Assigned task: From the listing below, output only the lines starting at the line that has "R7: 5.1k (0V, T12) -> 150k (0V, T12)" and ending at the line that has "U4: NAND (in", exactly as they appear, ends included.

Start of Data for review

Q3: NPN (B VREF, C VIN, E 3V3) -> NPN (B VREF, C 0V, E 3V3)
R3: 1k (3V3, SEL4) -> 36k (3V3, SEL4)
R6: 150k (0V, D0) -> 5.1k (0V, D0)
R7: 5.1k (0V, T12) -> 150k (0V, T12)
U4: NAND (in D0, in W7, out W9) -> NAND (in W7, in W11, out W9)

End of Data for review
Start of Data for review

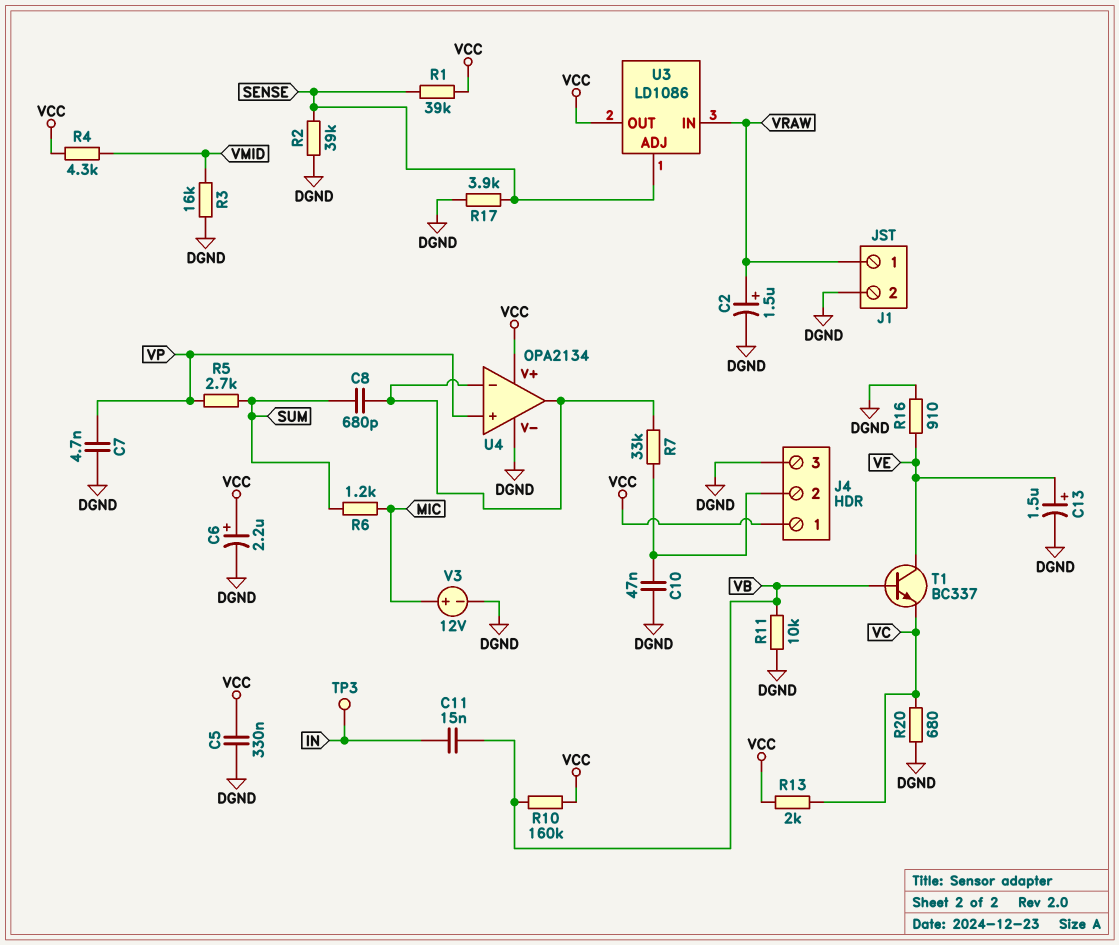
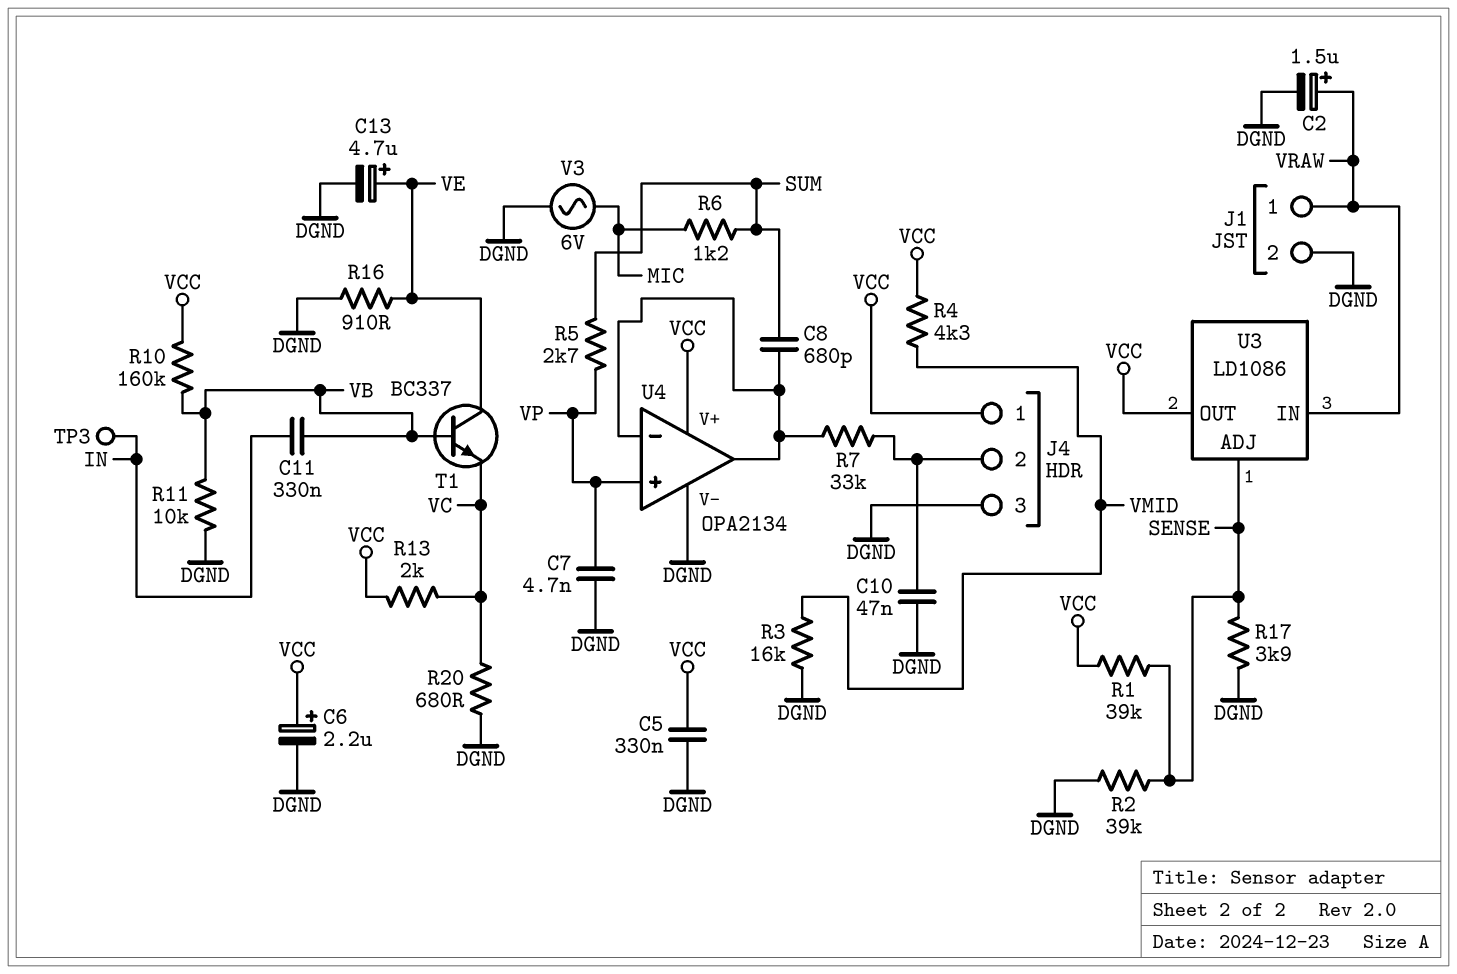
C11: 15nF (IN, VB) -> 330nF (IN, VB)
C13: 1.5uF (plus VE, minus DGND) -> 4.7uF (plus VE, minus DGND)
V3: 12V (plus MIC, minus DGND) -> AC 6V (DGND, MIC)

End of Data for review

Exercise answer:
R7: 5.1k (0V, T12) -> 150k (0V, T12)
U4: NAND (in D0, in W7, out W9) -> NAND (in W7, in W11, out W9)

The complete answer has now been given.